- **Exercise**
Pictures are not part of the copy. Write out exactly the lines from the line with "none -> grey brick C6 level 1" through the end of the entries below.

- **Recorded information**
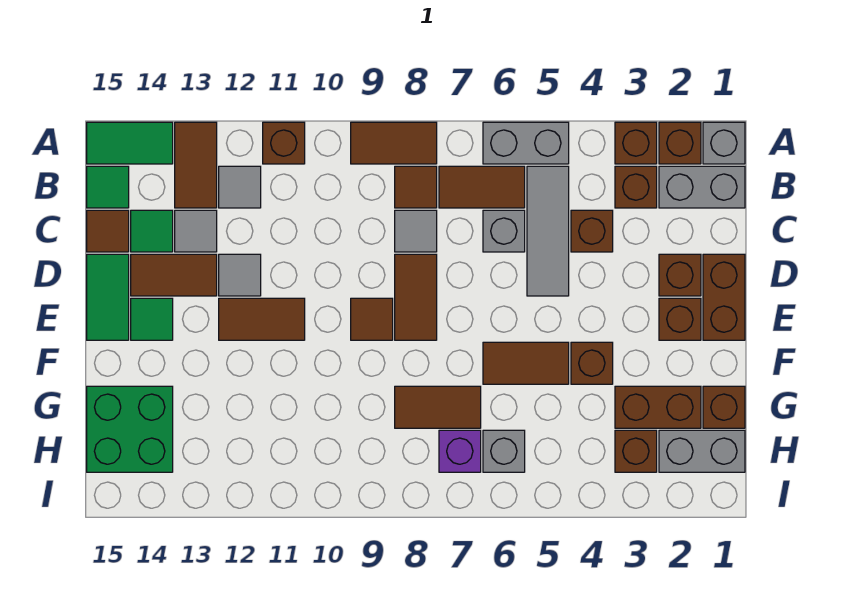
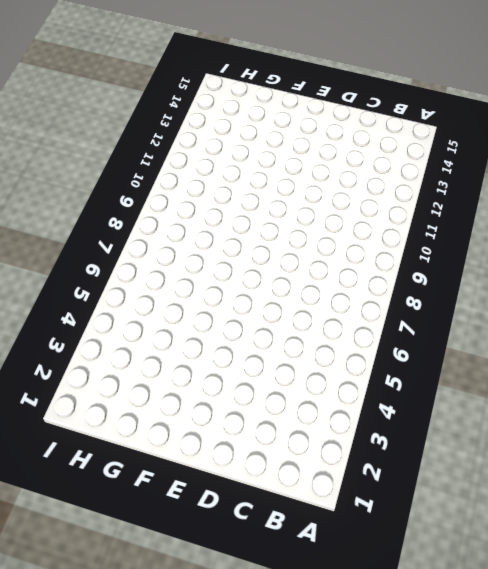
none -> grey brick A1 level 1
none -> brown brick A2 level 1
none -> brown brick A3 level 1
none -> grey brick A5:A6 level 1

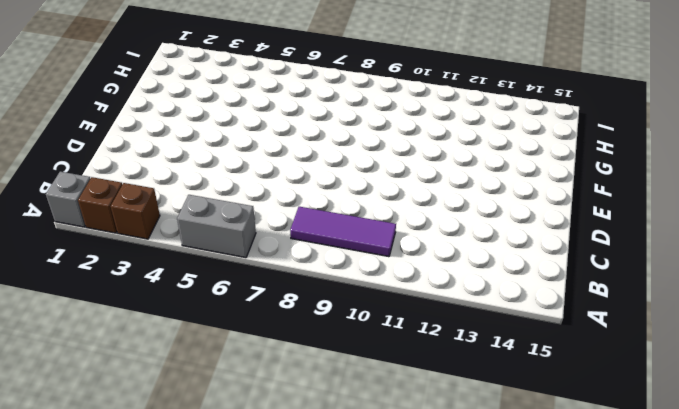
purple tile B8:B10 level 1 -> brown tile B8 level 1
none -> brown tile A8:A9 level 1
none -> brown brick A11 level 1
none -> brown tile A13:B13 level 1
none -> green tile A14:A15 level 1

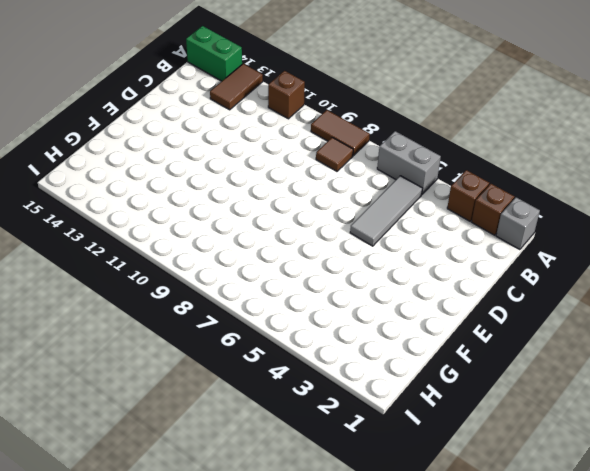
green brick A14:A15 level 1 -> green tile A14:A15 level 1
none -> grey brick B1:B2 level 1
none -> brown brick B3 level 1
none -> brown tile B6:B7 level 1
none -> grey tile B12 level 1

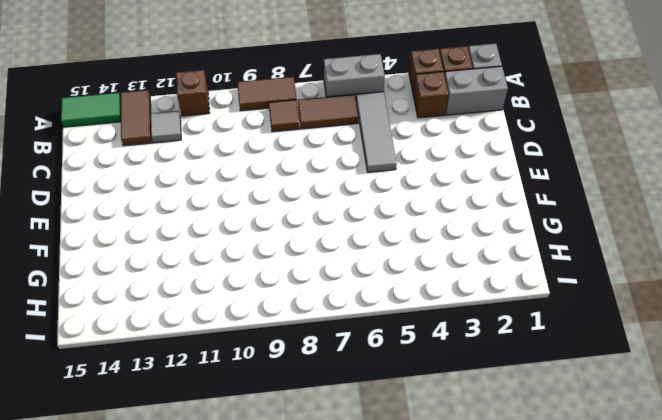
none -> green tile B15 level 1
none -> brown brick C4 level 1
none -> grey brick C6 level 1
none -> grey tile C8 level 1

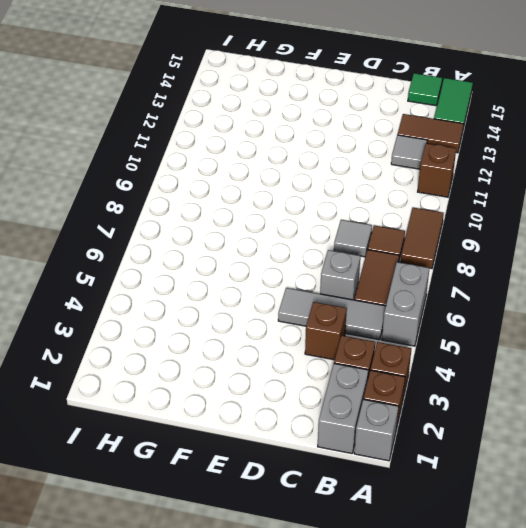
none -> grey tile C13 level 1
none -> green tile C14 level 1
none -> brown tile C15 level 1
none -> brown brick D1:E1 level 1

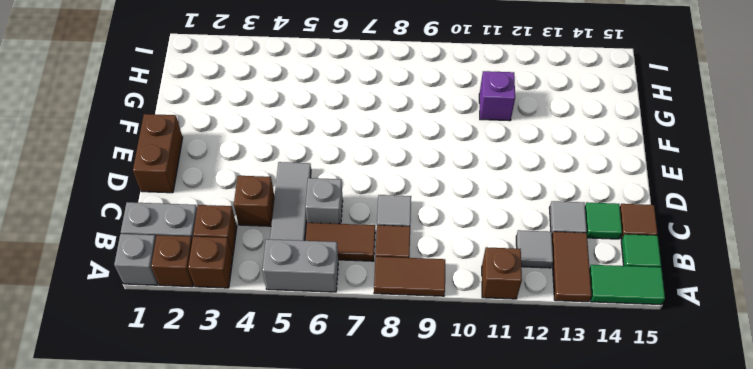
purple brick G11 level 1 -> purple brick H7 level 1
none -> brown brick D2 level 1
none -> brown tile D8:E8 level 1
none -> grey tile D12 level 1
none -> brown tile D13:D14 level 1

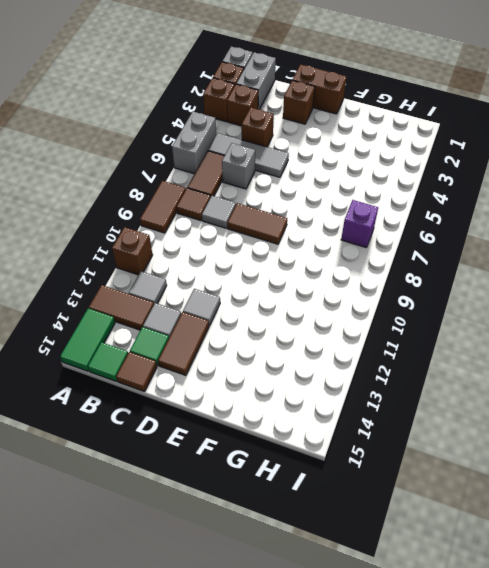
none -> green tile D15:E15 level 1
none -> brown brick E2 level 1
none -> brown tile E9 level 1
none -> brown tile E11:E12 level 1

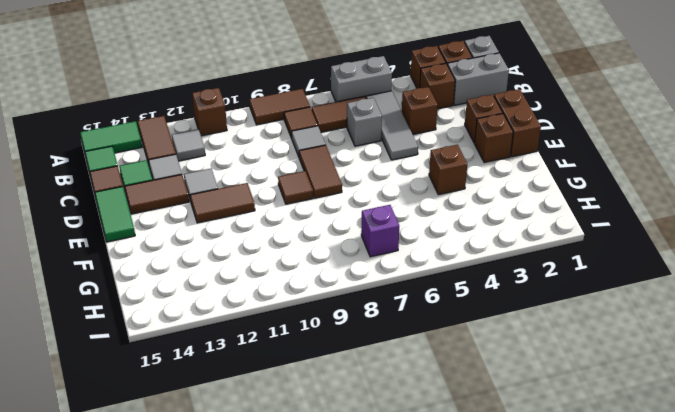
none -> green tile E14 level 1
none -> brown tile F5:F6 level 1
none -> brown brick G1 level 1
none -> brown brick G2:G3 level 1

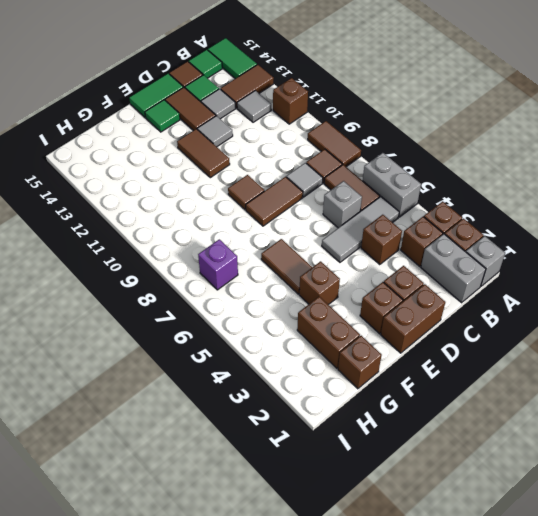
none -> brown tile G7:G8 level 1
none -> green brick G14:H15 level 1
none -> grey brick H1:H2 level 1
none -> brown brick H3 level 1

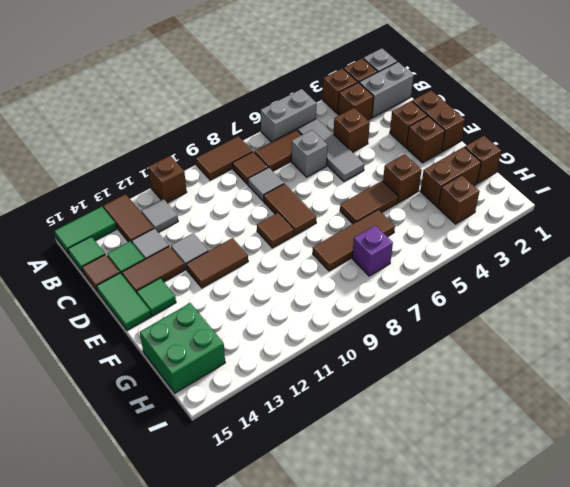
brown tile G6:G8 level 1 -> brown tile G7:G8 level 1
none -> grey brick H1:H2 level 1
none -> grey brick H6 level 1

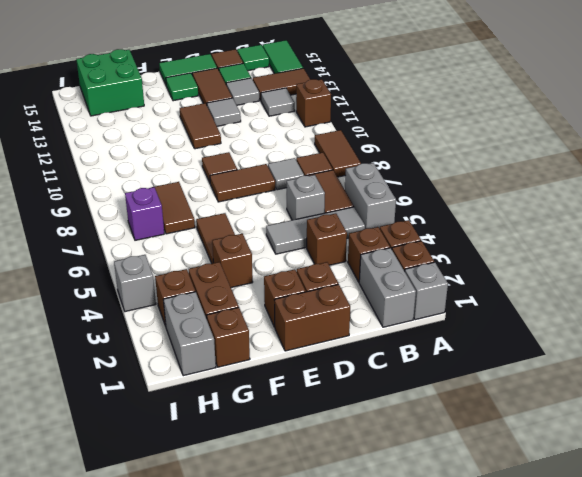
grey brick I4 level 1 -> grey brick H6 level 1

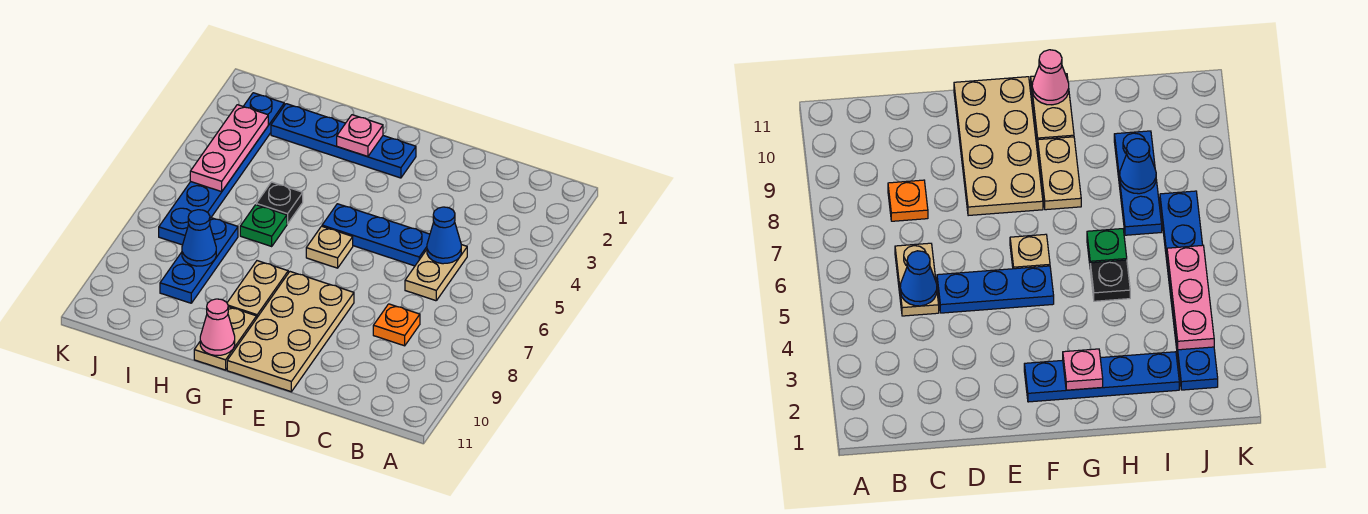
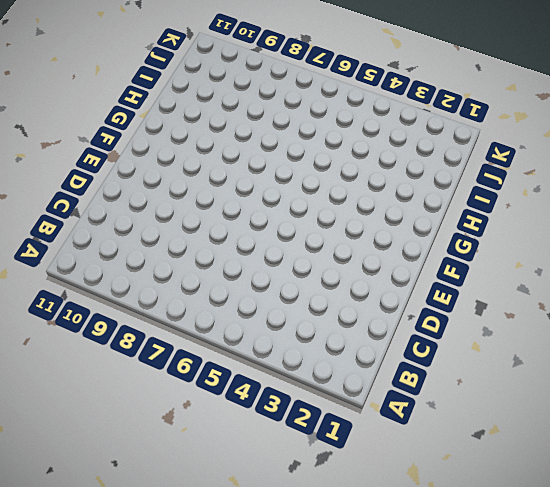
none -> tan plate C5:C6 level 1
none -> orange plate C8 level 1
none -> blue plate D5:F5 level 1

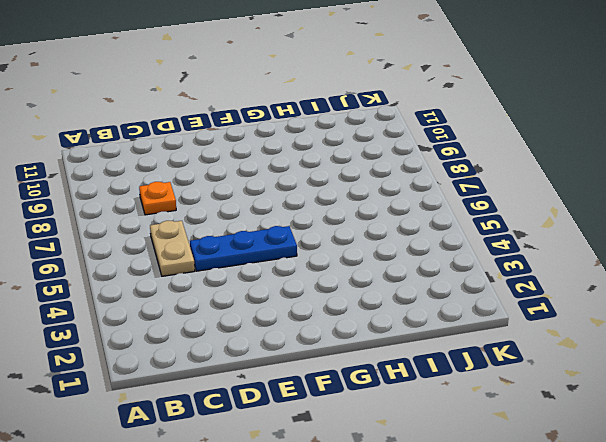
none -> tan plate E8:F11 level 1
none -> blue plate F2:I2 level 1
none -> tan plate F6 level 1

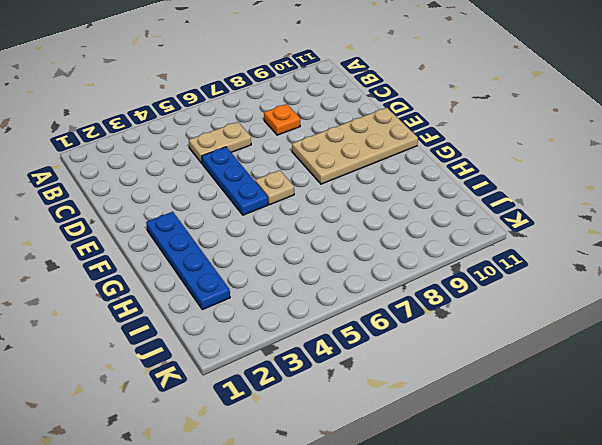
none -> tan plate G8:G9 level 1
none -> tan plate G10:G11 level 1
none -> black plate H5 level 1

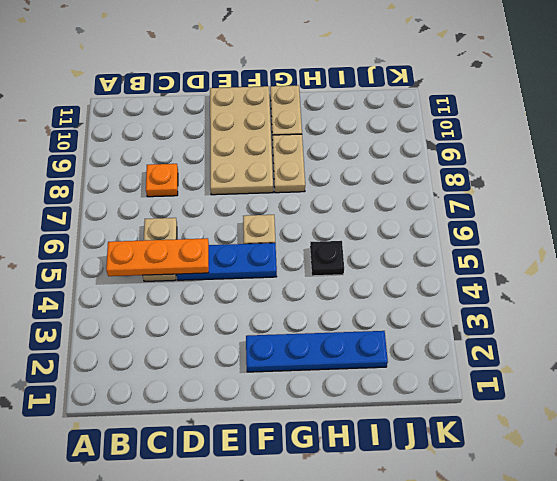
orange plate B5:D5 level 2 -> blue cone C5 level 2
none -> green plate H6 level 1
none -> blue plate I7:I9 level 1
none -> blue plate J2:J7 level 1

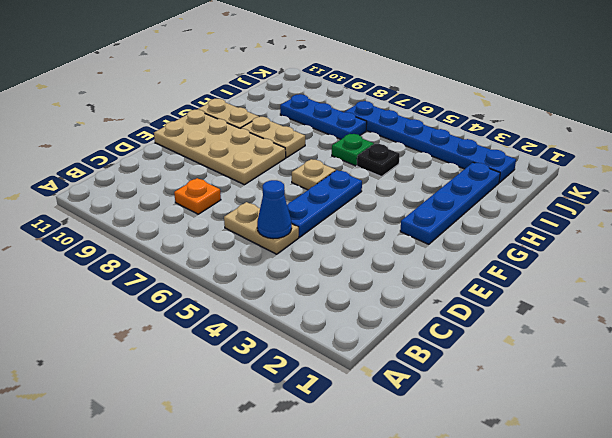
none -> pink plate G2 level 2
none -> pink cone G11 level 2
none -> blue cone I8 level 2

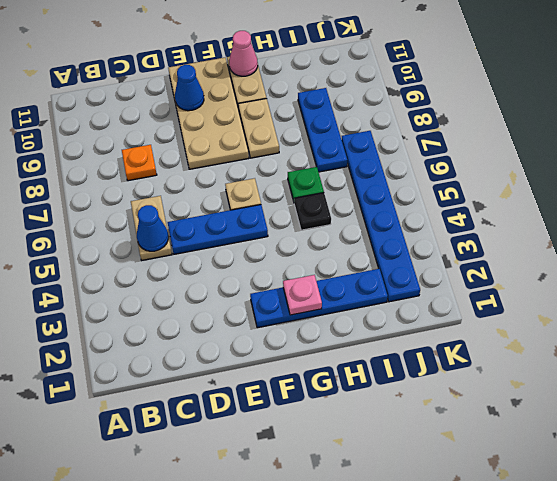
blue cone E10 level 2 -> blue cone I8 level 2
none -> pink plate J3:J5 level 2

- **Response box**
none -> grey brick C6 level 1
none -> grey tile C8 level 1

none -> grey tile C13 level 1
none -> green tile C14 level 1
none -> brown tile C15 level 1
none -> brown brick D1:E1 level 1

purple brick G11 level 1 -> purple brick H7 level 1
none -> brown brick D2 level 1
none -> brown tile D8:E8 level 1
none -> grey tile D12 level 1
none -> brown tile D13:D14 level 1

none -> green tile D15:E15 level 1
none -> brown brick E2 level 1
none -> brown tile E9 level 1
none -> brown tile E11:E12 level 1

none -> green tile E14 level 1
none -> brown tile F5:F6 level 1
none -> brown brick G1 level 1
none -> brown brick G2:G3 level 1

none -> brown tile G7:G8 level 1
none -> green brick G14:H15 level 1
none -> grey brick H1:H2 level 1
none -> brown brick H3 level 1

brown tile G6:G8 level 1 -> brown tile G7:G8 level 1
none -> grey brick H1:H2 level 1
none -> grey brick H6 level 1

grey brick I4 level 1 -> grey brick H6 level 1

none -> tan plate C5:C6 level 1
none -> orange plate C8 level 1
none -> blue plate D5:F5 level 1

none -> tan plate E8:F11 level 1
none -> blue plate F2:I2 level 1
none -> tan plate F6 level 1

none -> tan plate G8:G9 level 1
none -> tan plate G10:G11 level 1
none -> black plate H5 level 1

orange plate B5:D5 level 2 -> blue cone C5 level 2
none -> green plate H6 level 1
none -> blue plate I7:I9 level 1
none -> blue plate J2:J7 level 1

none -> pink plate G2 level 2
none -> pink cone G11 level 2
none -> blue cone I8 level 2

blue cone E10 level 2 -> blue cone I8 level 2
none -> pink plate J3:J5 level 2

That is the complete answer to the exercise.